▼

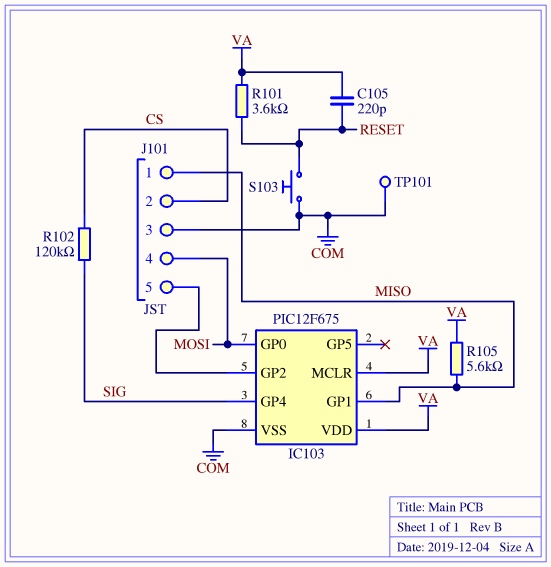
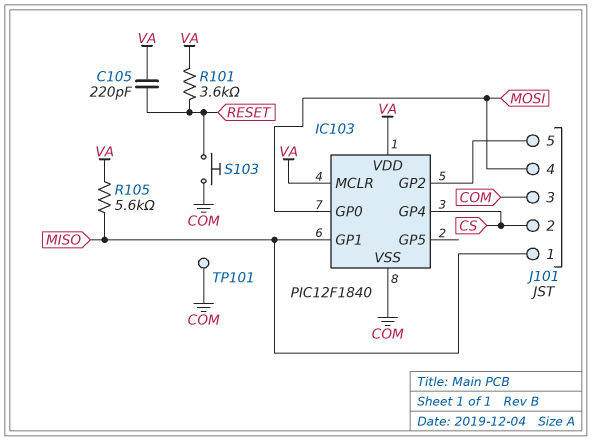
IC103: PIC12F675 -> PIC12F1840
IC103 pin GP4: SIG -> CS
R102: 120k (CS, SIG) -> none

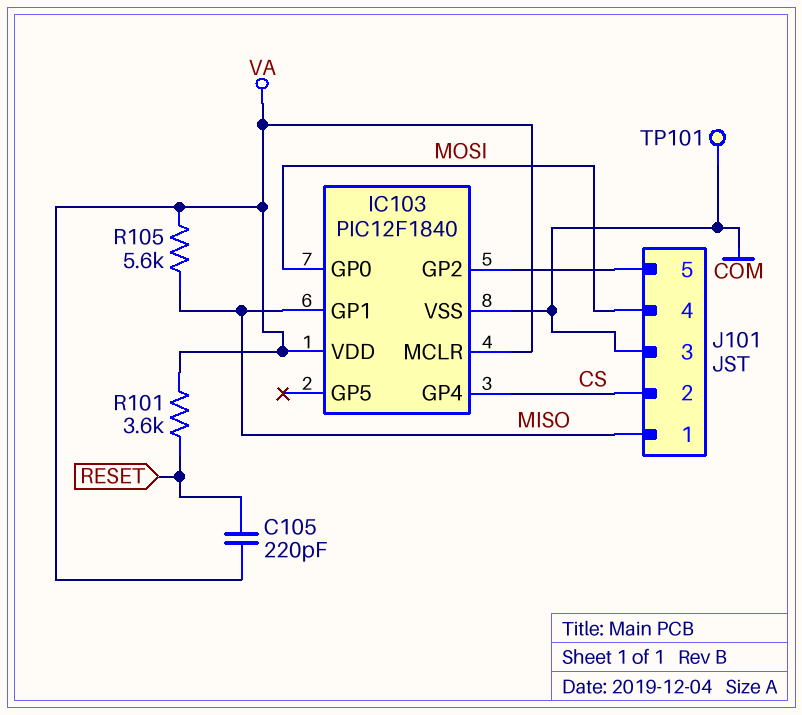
S103: button (COM, RESET) -> none

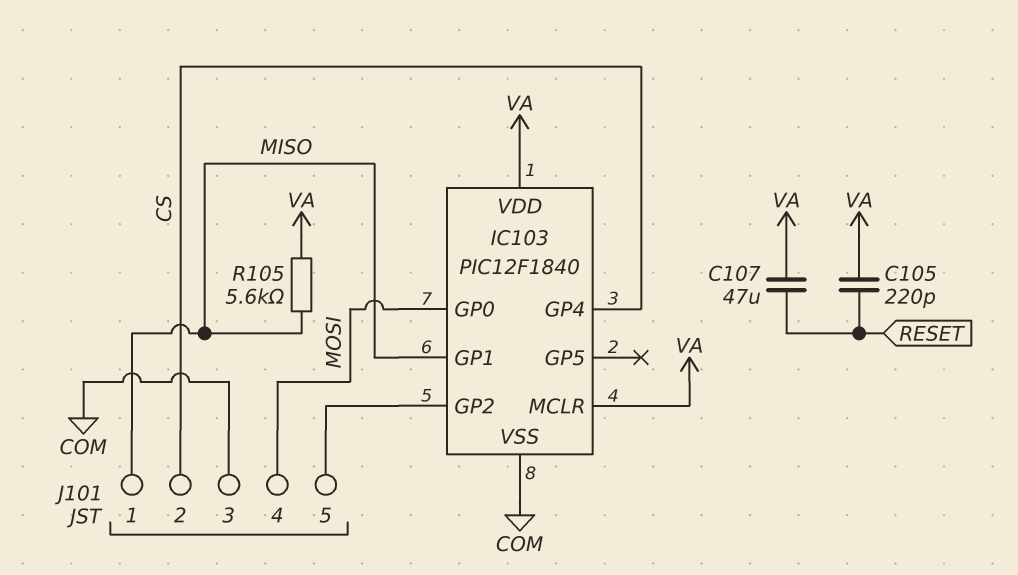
C107: none -> 47uF (RESET, VA)
R101: 3.6k (RESET, VA) -> none
TP101: test point (COM) -> none

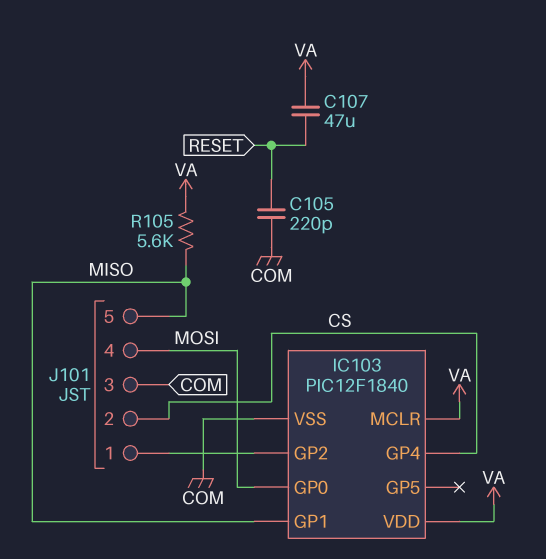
C105: 220pF (RESET, VA) -> 220pF (COM, RESET)
J101 pin 1: MISO -> IC103/GP2
J101 pin 5: IC103/GP2 -> MISO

▲

● **WHAT YOU ARE ASKED TO DO**
Copy out the material exactly as it stands, though no picture should appear in the copy.

● **ANSWER FOR THE TASK**
IC103: PIC12F675 -> PIC12F1840
IC103 pin GP4: SIG -> CS
R102: 120k (CS, SIG) -> none

S103: button (COM, RESET) -> none

C107: none -> 47uF (RESET, VA)
R101: 3.6k (RESET, VA) -> none
TP101: test point (COM) -> none

C105: 220pF (RESET, VA) -> 220pF (COM, RESET)
J101 pin 1: MISO -> IC103/GP2
J101 pin 5: IC103/GP2 -> MISO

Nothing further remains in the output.